(What is required) Transcribe the records below. Leave every line exactly as written.

Document version comparisons:
━━━━━━━━━━━━━━━━━━━━━━━━━━━━━━

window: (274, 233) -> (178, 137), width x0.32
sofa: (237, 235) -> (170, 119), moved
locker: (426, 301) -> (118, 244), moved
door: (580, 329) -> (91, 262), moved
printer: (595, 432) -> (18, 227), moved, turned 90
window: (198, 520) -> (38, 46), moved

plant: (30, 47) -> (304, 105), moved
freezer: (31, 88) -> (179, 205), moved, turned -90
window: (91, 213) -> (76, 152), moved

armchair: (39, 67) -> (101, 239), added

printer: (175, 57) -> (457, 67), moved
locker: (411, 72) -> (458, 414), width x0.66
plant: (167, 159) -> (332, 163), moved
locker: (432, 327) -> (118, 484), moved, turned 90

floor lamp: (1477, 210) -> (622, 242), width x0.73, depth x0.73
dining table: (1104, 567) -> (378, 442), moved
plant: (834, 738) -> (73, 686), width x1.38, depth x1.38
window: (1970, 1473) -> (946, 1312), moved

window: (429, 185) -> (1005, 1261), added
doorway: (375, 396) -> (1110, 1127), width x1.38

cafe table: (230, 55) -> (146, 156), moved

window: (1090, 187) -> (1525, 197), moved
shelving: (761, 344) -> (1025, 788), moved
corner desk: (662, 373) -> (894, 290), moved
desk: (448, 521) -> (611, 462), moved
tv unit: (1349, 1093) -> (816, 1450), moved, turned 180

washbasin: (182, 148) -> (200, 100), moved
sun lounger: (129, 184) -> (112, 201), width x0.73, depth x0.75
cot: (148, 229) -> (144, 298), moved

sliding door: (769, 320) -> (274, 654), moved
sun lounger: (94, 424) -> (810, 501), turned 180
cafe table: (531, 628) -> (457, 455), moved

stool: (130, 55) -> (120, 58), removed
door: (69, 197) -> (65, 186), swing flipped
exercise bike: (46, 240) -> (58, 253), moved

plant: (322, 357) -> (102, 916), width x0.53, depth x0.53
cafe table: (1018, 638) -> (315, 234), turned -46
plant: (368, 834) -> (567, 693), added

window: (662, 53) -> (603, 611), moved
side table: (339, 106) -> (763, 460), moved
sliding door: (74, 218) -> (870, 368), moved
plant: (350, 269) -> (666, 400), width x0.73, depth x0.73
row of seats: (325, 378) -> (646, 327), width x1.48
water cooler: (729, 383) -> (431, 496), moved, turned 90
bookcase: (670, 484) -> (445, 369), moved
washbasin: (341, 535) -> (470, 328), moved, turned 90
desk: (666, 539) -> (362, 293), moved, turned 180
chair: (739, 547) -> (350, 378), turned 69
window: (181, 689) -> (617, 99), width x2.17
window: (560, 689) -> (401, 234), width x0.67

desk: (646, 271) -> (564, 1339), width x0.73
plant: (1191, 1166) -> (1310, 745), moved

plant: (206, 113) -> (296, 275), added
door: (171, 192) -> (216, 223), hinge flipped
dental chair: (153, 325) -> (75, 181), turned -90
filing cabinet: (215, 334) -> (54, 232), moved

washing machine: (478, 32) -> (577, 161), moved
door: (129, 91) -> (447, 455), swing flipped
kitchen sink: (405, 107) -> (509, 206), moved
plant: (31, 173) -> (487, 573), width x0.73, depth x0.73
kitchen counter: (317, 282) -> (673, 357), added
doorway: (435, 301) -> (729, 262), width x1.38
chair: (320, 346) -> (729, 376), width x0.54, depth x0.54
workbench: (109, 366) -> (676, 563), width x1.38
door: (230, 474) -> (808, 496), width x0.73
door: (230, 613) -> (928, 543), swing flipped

━━━━━━━━━━━━━━━━━━━━━━━━━━━━━━

(Exercise answer)
window: (274, 233) -> (178, 137), width x0.32
sofa: (237, 235) -> (170, 119), moved
locker: (426, 301) -> (118, 244), moved
door: (580, 329) -> (91, 262), moved
printer: (595, 432) -> (18, 227), moved, turned 90
window: (198, 520) -> (38, 46), moved

plant: (30, 47) -> (304, 105), moved
freezer: (31, 88) -> (179, 205), moved, turned -90
window: (91, 213) -> (76, 152), moved

armchair: (39, 67) -> (101, 239), added

printer: (175, 57) -> (457, 67), moved
locker: (411, 72) -> (458, 414), width x0.66
plant: (167, 159) -> (332, 163), moved
locker: (432, 327) -> (118, 484), moved, turned 90

floor lamp: (1477, 210) -> (622, 242), width x0.73, depth x0.73
dining table: (1104, 567) -> (378, 442), moved
plant: (834, 738) -> (73, 686), width x1.38, depth x1.38
window: (1970, 1473) -> (946, 1312), moved

window: (429, 185) -> (1005, 1261), added
doorway: (375, 396) -> (1110, 1127), width x1.38

cafe table: (230, 55) -> (146, 156), moved

window: (1090, 187) -> (1525, 197), moved
shelving: (761, 344) -> (1025, 788), moved
corner desk: (662, 373) -> (894, 290), moved
desk: (448, 521) -> (611, 462), moved
tv unit: (1349, 1093) -> (816, 1450), moved, turned 180

washbasin: (182, 148) -> (200, 100), moved
sun lounger: (129, 184) -> (112, 201), width x0.73, depth x0.75
cot: (148, 229) -> (144, 298), moved

sliding door: (769, 320) -> (274, 654), moved
sun lounger: (94, 424) -> (810, 501), turned 180
cafe table: (531, 628) -> (457, 455), moved

stool: (130, 55) -> (120, 58), removed
door: (69, 197) -> (65, 186), swing flipped
exercise bike: (46, 240) -> (58, 253), moved

plant: (322, 357) -> (102, 916), width x0.53, depth x0.53
cafe table: (1018, 638) -> (315, 234), turned -46
plant: (368, 834) -> (567, 693), added

window: (662, 53) -> (603, 611), moved
side table: (339, 106) -> (763, 460), moved
sliding door: (74, 218) -> (870, 368), moved
plant: (350, 269) -> (666, 400), width x0.73, depth x0.73
row of seats: (325, 378) -> (646, 327), width x1.48
water cooler: (729, 383) -> (431, 496), moved, turned 90
bookcase: (670, 484) -> (445, 369), moved
washbasin: (341, 535) -> (470, 328), moved, turned 90
desk: (666, 539) -> (362, 293), moved, turned 180
chair: (739, 547) -> (350, 378), turned 69
window: (181, 689) -> (617, 99), width x2.17
window: (560, 689) -> (401, 234), width x0.67

desk: (646, 271) -> (564, 1339), width x0.73
plant: (1191, 1166) -> (1310, 745), moved

plant: (206, 113) -> (296, 275), added
door: (171, 192) -> (216, 223), hinge flipped
dental chair: (153, 325) -> (75, 181), turned -90
filing cabinet: (215, 334) -> (54, 232), moved

washing machine: (478, 32) -> (577, 161), moved
door: (129, 91) -> (447, 455), swing flipped
kitchen sink: (405, 107) -> (509, 206), moved
plant: (31, 173) -> (487, 573), width x0.73, depth x0.73
kitchen counter: (317, 282) -> (673, 357), added
doorway: (435, 301) -> (729, 262), width x1.38
chair: (320, 346) -> (729, 376), width x0.54, depth x0.54
workbench: (109, 366) -> (676, 563), width x1.38
door: (230, 474) -> (808, 496), width x0.73
door: (230, 613) -> (928, 543), swing flipped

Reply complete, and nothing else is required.